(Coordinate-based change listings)
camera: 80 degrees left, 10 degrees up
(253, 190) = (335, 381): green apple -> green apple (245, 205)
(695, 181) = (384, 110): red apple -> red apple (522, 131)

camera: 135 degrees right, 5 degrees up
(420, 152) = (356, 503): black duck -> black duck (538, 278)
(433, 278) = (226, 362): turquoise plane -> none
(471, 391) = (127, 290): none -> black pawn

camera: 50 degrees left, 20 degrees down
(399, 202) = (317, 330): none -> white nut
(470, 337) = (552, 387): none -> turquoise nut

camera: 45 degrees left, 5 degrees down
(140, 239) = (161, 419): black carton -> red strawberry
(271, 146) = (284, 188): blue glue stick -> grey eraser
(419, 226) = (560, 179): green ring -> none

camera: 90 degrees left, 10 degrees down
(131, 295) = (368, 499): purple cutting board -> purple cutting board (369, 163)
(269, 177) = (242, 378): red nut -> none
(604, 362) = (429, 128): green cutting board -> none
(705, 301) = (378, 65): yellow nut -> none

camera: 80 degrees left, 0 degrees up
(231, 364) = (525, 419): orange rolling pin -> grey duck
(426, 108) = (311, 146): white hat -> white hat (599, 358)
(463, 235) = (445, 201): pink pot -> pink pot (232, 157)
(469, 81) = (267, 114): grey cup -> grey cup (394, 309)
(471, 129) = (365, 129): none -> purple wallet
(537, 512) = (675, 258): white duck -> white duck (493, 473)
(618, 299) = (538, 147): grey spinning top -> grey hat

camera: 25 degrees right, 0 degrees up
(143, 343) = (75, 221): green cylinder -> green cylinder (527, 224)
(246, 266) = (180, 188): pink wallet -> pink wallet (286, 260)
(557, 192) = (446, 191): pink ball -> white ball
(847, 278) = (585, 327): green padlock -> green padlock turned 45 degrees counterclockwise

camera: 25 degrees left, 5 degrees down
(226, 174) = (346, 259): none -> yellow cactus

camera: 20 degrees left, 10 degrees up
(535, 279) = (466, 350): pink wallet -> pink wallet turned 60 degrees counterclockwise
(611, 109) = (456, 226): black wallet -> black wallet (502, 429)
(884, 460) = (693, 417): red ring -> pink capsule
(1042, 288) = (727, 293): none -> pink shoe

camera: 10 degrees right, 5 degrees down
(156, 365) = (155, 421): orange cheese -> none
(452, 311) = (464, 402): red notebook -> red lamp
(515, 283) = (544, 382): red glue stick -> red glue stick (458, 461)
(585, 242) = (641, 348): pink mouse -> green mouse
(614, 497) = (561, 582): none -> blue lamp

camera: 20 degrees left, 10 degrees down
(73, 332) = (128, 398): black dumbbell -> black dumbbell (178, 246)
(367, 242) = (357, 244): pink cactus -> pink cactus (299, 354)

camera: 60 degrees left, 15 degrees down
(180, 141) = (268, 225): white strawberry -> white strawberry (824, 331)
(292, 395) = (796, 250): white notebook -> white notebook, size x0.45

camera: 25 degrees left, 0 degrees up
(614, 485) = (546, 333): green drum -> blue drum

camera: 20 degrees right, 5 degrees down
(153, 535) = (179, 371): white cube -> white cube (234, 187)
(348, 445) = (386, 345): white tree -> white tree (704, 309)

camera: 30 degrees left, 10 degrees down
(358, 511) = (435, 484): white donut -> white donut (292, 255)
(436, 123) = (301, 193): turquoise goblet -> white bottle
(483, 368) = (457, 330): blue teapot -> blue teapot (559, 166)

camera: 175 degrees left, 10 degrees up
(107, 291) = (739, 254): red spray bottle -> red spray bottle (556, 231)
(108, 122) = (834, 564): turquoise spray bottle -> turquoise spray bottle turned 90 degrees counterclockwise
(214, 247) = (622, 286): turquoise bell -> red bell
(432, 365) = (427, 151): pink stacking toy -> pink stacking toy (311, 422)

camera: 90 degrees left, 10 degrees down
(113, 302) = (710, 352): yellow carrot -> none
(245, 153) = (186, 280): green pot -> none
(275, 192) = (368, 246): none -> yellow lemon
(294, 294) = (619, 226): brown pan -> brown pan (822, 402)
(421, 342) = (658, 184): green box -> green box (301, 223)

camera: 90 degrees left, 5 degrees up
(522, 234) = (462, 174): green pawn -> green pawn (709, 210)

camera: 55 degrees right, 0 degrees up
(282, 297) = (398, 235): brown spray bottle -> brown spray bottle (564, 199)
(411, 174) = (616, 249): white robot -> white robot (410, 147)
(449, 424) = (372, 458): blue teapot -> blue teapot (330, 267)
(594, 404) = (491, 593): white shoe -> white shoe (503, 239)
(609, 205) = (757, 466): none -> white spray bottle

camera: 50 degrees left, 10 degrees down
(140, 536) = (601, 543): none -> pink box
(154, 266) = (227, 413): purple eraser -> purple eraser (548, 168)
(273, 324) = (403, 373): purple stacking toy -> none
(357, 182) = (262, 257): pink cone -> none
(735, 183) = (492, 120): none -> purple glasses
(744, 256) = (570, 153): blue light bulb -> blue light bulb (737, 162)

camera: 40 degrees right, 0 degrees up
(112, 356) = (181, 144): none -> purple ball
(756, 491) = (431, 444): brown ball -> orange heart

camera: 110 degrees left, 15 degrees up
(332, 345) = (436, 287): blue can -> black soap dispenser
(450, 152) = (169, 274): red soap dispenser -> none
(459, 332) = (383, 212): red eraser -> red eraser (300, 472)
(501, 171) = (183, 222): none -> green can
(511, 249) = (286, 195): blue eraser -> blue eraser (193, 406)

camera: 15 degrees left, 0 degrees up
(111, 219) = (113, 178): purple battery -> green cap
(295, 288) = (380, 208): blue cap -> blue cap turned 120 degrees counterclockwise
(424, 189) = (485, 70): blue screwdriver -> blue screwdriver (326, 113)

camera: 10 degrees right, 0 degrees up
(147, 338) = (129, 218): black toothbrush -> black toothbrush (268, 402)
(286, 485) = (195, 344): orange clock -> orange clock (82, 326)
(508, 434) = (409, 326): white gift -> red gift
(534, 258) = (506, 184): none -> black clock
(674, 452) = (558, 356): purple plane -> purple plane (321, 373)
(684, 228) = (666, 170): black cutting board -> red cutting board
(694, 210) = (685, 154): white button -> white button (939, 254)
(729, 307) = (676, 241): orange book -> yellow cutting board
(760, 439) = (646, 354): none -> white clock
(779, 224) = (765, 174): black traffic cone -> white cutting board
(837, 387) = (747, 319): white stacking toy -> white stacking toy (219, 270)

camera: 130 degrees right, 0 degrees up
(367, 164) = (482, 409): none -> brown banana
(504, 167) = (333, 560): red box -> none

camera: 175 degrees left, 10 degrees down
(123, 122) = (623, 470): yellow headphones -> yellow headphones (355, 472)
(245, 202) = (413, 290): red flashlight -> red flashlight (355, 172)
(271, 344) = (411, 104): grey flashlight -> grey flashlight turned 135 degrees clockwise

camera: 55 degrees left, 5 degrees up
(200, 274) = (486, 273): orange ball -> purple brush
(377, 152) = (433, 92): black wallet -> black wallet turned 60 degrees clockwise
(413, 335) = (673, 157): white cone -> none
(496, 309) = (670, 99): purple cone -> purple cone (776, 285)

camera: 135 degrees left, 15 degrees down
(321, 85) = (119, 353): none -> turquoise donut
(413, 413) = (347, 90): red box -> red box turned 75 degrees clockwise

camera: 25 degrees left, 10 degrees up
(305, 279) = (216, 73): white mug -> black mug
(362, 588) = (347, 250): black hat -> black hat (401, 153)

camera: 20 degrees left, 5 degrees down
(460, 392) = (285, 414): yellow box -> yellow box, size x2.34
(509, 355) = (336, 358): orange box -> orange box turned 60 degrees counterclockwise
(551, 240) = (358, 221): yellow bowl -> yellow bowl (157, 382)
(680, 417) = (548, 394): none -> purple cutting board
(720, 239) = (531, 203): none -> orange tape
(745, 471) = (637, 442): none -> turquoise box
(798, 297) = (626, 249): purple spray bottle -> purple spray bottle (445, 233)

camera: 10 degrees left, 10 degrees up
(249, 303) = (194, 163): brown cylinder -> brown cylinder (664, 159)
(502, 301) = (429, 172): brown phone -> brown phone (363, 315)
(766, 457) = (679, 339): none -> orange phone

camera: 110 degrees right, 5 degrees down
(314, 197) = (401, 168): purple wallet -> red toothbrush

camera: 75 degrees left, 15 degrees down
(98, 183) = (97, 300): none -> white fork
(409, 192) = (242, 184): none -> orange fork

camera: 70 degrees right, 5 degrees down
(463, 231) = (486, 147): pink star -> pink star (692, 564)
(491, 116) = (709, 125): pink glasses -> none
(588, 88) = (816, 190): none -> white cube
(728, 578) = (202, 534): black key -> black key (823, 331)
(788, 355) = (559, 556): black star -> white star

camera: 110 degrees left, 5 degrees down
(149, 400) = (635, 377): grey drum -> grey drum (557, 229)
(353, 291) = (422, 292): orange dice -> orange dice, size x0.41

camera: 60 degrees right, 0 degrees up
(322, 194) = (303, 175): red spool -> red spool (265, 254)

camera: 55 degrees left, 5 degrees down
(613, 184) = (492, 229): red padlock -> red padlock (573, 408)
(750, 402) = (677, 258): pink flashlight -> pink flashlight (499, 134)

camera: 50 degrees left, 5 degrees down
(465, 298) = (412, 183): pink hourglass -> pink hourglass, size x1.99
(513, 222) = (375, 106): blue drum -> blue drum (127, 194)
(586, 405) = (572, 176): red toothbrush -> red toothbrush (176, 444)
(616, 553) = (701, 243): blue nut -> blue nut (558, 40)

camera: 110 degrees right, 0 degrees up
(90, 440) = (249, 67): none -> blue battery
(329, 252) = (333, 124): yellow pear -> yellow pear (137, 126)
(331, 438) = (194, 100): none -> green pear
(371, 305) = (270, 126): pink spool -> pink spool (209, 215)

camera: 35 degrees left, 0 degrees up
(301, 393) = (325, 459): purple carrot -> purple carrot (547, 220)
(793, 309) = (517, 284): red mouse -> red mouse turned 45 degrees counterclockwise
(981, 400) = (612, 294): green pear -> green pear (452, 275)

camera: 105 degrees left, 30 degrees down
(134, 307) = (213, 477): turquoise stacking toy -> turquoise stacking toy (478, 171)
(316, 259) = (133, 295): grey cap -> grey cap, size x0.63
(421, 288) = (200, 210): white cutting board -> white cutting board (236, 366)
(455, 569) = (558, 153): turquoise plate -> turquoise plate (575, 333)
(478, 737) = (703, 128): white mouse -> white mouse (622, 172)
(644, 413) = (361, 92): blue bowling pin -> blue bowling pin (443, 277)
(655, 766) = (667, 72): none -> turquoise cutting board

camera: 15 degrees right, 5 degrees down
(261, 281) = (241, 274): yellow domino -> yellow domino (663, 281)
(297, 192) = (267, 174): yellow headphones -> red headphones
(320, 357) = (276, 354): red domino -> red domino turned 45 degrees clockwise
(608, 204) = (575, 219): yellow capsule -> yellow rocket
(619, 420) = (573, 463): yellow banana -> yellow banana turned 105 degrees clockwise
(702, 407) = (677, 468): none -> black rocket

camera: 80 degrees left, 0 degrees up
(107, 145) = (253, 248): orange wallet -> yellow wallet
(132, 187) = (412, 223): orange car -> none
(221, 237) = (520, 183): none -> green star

_Work to be completed_
Please, from the entries above, set down exactly the lines from the one containing "(140, 536) = (601, 543): none -> pink box" through the one containing "camera: 40 degrees right, 0 degrees up", and only those.

_Response area_
(140, 536) = (601, 543): none -> pink box
(154, 266) = (227, 413): purple eraser -> purple eraser (548, 168)
(273, 324) = (403, 373): purple stacking toy -> none
(357, 182) = (262, 257): pink cone -> none
(735, 183) = (492, 120): none -> purple glasses
(744, 256) = (570, 153): blue light bulb -> blue light bulb (737, 162)

camera: 40 degrees right, 0 degrees up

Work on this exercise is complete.